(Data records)
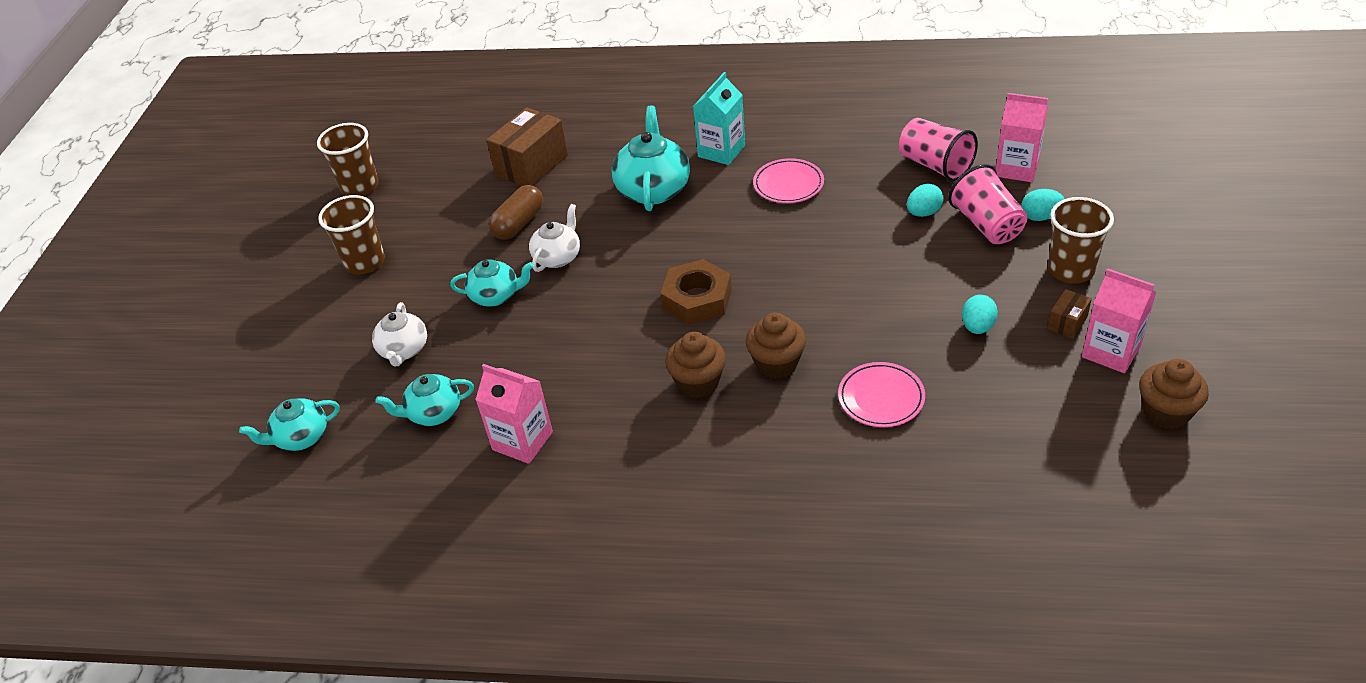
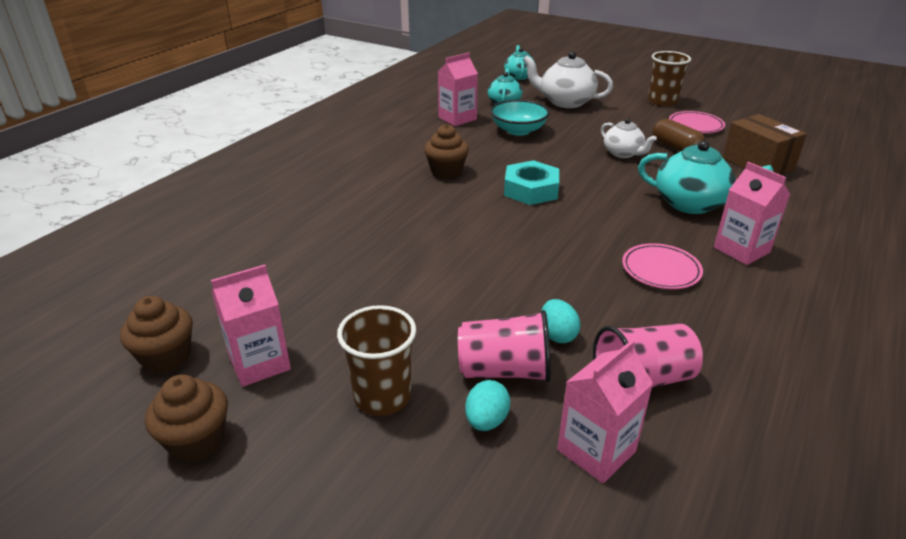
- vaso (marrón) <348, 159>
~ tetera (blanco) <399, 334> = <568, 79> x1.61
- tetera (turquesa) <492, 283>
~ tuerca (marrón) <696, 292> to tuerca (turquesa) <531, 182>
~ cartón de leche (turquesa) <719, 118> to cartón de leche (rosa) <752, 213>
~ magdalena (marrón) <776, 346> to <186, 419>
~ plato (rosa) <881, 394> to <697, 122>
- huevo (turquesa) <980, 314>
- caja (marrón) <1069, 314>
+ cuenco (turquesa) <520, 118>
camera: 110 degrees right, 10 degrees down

...

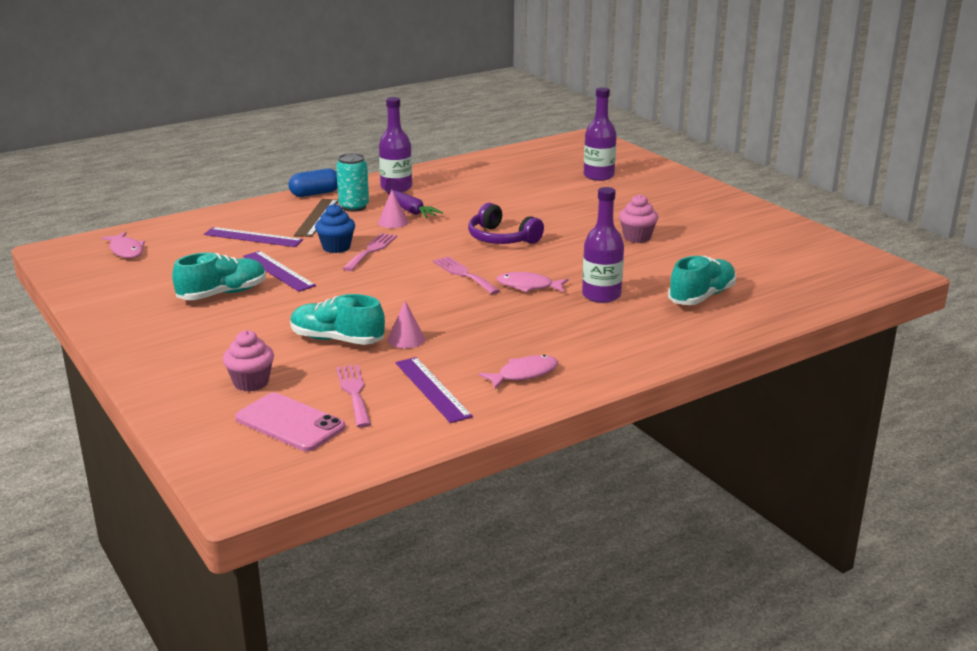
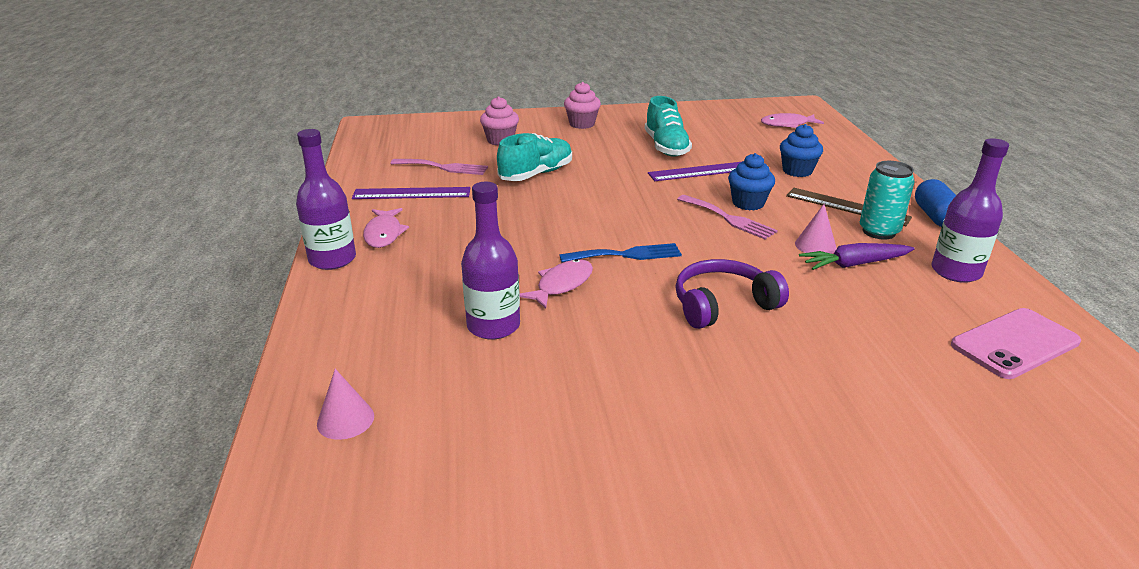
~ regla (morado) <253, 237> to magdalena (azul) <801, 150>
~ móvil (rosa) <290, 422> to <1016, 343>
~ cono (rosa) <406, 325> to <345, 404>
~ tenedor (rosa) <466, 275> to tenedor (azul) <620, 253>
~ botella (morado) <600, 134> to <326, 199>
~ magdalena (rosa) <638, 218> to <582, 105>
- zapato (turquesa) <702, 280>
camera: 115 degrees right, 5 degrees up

• **Task to complete**:
From the records above, give again exactly the lines running from the line with "- vaso (marrón) <348, 159>" to the line with "camera: 110 degrees right, 10 degrees down", inclusive.

• **Solution below**:
- vaso (marrón) <348, 159>
~ tetera (blanco) <399, 334> = <568, 79> x1.61
- tetera (turquesa) <492, 283>
~ tuerca (marrón) <696, 292> to tuerca (turquesa) <531, 182>
~ cartón de leche (turquesa) <719, 118> to cartón de leche (rosa) <752, 213>
~ magdalena (marrón) <776, 346> to <186, 419>
~ plato (rosa) <881, 394> to <697, 122>
- huevo (turquesa) <980, 314>
- caja (marrón) <1069, 314>
+ cuenco (turquesa) <520, 118>
camera: 110 degrees right, 10 degrees down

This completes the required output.